**Task prompt**
Among the entries below, find the line with "R108: 4.3k (N019, VS) -> 4.3k (GND, N013)", then quote it and each following line up to and including the line with "U105 pin OUT: N010 -> J102/1", and nothing else.

**Listed records**
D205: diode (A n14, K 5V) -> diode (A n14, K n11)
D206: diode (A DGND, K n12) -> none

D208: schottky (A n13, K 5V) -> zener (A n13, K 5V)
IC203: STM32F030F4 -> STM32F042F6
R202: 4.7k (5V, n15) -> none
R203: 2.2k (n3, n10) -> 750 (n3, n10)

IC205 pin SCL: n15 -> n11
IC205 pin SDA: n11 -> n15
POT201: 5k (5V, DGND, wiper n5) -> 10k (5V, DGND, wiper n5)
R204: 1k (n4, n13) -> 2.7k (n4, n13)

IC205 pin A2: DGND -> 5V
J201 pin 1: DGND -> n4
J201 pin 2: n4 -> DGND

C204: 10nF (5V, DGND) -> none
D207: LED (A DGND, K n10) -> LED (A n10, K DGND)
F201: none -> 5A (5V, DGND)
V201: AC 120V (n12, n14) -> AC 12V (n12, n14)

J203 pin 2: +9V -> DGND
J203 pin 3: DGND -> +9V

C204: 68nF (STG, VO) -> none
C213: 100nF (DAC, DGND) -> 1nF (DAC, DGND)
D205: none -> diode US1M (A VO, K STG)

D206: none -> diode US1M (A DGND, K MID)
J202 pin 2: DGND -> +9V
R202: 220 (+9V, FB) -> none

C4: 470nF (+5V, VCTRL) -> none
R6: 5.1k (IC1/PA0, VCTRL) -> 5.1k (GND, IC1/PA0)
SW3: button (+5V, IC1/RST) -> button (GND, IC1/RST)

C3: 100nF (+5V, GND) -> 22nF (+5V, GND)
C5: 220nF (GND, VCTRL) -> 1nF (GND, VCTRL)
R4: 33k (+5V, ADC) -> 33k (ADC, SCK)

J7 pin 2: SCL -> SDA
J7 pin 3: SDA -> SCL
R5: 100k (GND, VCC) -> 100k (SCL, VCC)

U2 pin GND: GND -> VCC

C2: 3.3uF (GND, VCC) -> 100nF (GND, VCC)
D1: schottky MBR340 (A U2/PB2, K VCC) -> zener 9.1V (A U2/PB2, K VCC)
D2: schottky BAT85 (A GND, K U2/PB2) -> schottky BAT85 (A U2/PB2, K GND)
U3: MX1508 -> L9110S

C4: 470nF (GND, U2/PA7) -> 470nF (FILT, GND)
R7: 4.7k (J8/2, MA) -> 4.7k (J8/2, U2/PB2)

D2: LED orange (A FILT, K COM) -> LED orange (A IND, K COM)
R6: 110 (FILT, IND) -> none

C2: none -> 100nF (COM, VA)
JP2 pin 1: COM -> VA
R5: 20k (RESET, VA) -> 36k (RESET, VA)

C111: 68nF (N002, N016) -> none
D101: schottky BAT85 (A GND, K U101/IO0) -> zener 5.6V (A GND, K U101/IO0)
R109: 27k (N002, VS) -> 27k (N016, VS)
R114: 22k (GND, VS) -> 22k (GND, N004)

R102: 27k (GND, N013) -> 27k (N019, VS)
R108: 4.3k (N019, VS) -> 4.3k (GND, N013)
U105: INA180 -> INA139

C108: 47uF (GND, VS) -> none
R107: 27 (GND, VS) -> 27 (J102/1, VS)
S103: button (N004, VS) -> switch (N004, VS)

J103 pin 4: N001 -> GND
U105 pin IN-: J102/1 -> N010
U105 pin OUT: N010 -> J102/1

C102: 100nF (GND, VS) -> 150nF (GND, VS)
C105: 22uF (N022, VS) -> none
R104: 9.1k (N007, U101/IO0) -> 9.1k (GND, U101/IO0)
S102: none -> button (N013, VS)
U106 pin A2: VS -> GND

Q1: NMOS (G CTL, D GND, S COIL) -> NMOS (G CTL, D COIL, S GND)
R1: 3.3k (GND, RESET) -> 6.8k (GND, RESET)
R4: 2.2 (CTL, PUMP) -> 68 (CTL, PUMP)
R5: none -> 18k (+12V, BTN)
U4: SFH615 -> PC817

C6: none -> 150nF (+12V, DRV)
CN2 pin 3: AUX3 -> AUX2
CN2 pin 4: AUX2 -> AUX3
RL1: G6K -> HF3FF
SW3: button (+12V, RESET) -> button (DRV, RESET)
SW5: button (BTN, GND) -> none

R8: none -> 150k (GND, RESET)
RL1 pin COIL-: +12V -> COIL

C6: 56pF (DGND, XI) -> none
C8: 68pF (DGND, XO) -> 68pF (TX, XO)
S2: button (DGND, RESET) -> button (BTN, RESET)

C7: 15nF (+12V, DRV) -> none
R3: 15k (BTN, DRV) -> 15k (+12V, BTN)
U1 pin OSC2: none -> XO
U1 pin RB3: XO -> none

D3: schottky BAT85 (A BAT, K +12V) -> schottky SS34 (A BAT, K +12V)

**Final answer**
R108: 4.3k (N019, VS) -> 4.3k (GND, N013)
U105: INA180 -> INA139

C108: 47uF (GND, VS) -> none
R107: 27 (GND, VS) -> 27 (J102/1, VS)
S103: button (N004, VS) -> switch (N004, VS)

J103 pin 4: N001 -> GND
U105 pin IN-: J102/1 -> N010
U105 pin OUT: N010 -> J102/1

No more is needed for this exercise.